== TASK INSTRUCTIONS ==
Search the entries below for "diode" and copy each matching line.

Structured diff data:
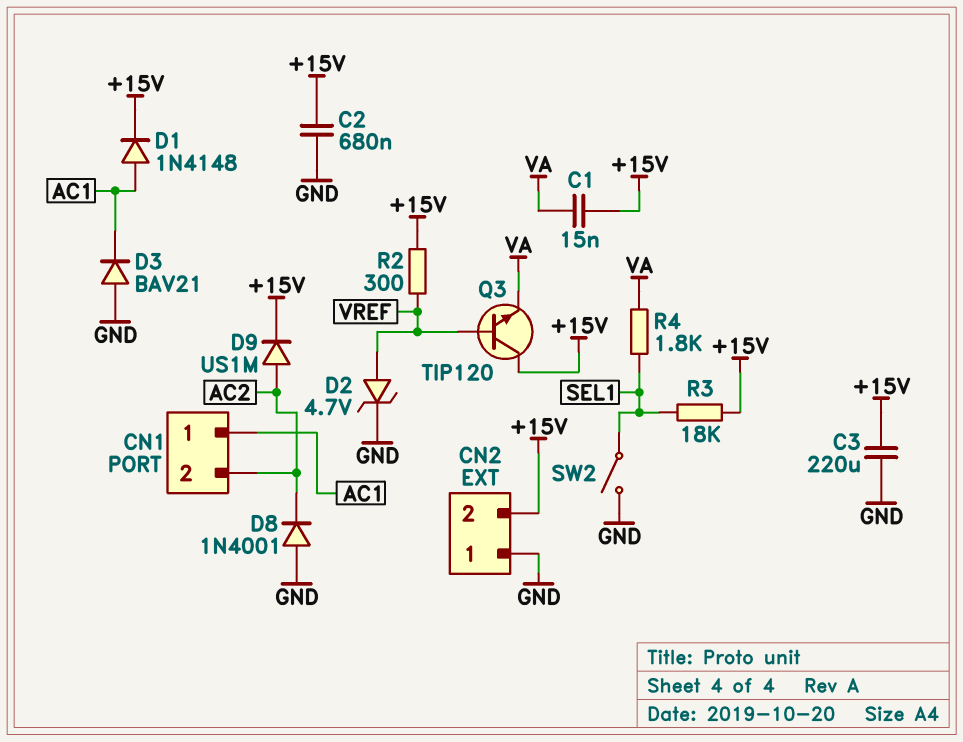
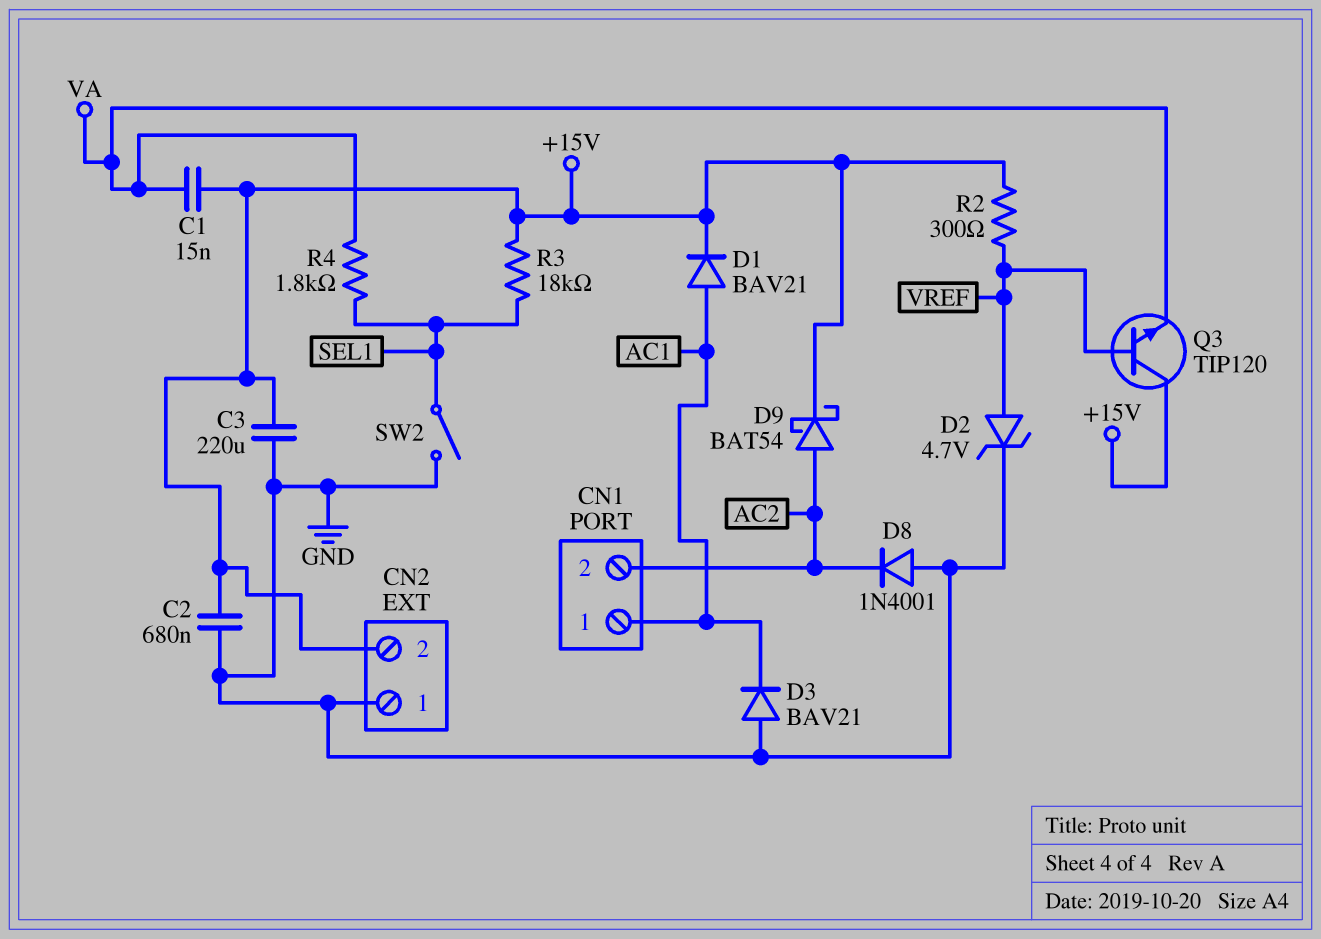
D1: diode 1N4148 (A AC1, K +15V) -> diode BAV21 (A AC1, K +15V)
D9: diode US1M (A AC2, K +15V) -> schottky BAT54 (A AC2, K +15V)

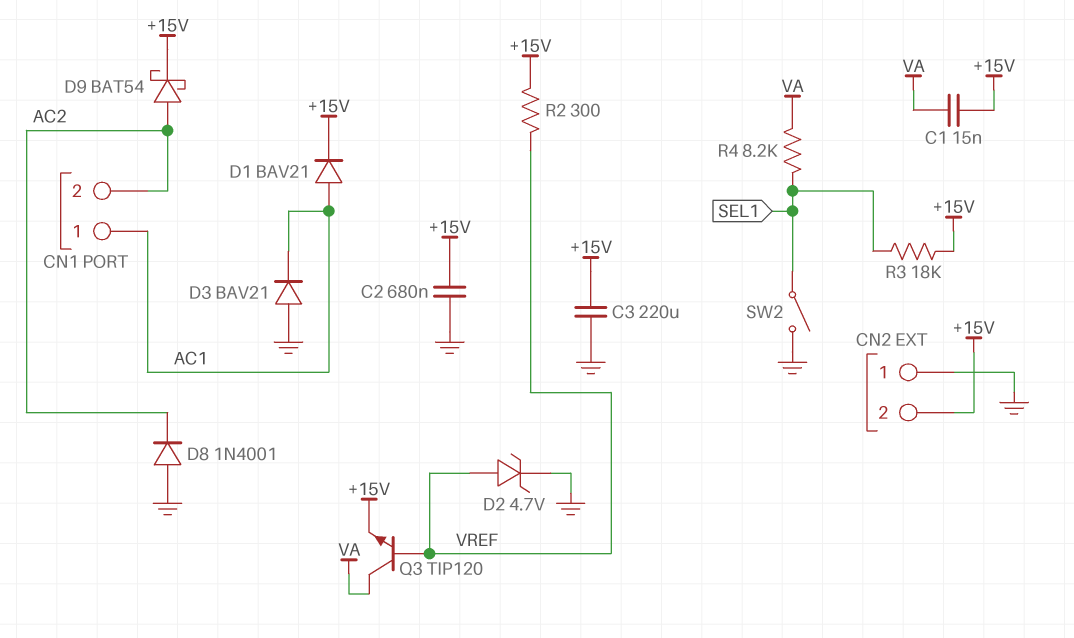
Q3: NPN TIP120 (B VREF, C +15V, E VA) -> NPN TIP120 (B VREF, C VA, E +15V)
R4: 1.8k (SEL1, VA) -> 8.2k (SEL1, VA)

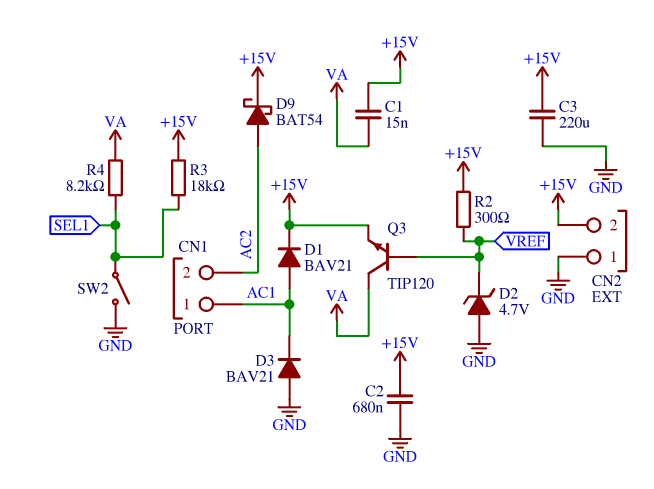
D2: zener 4.7V (A VREF, K GND) -> zener 4.7V (A GND, K VREF)
D8: diode 1N4001 (A GND, K AC2) -> none

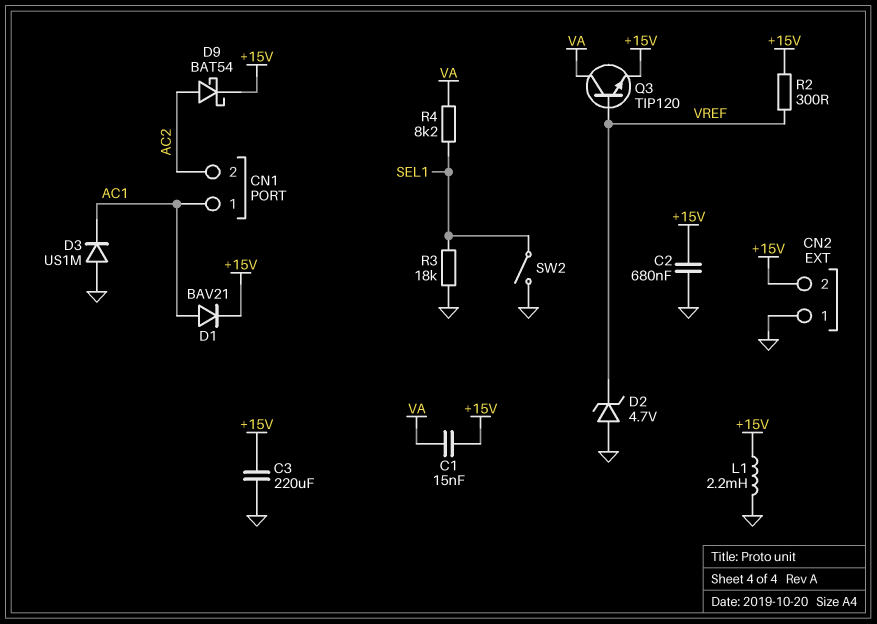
D3: diode BAV21 (A GND, K AC1) -> diode US1M (A GND, K AC1)
L1: none -> 2.2mH (+15V, GND)
R3: 18k (+15V, SEL1) -> 18k (GND, SEL1)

== PROBLEM SOLUTION ==
D1: diode 1N4148 (A AC1, K +15V) -> diode BAV21 (A AC1, K +15V)
D9: diode US1M (A AC2, K +15V) -> schottky BAT54 (A AC2, K +15V)
D8: diode 1N4001 (A GND, K AC2) -> none
D3: diode BAV21 (A GND, K AC1) -> diode US1M (A GND, K AC1)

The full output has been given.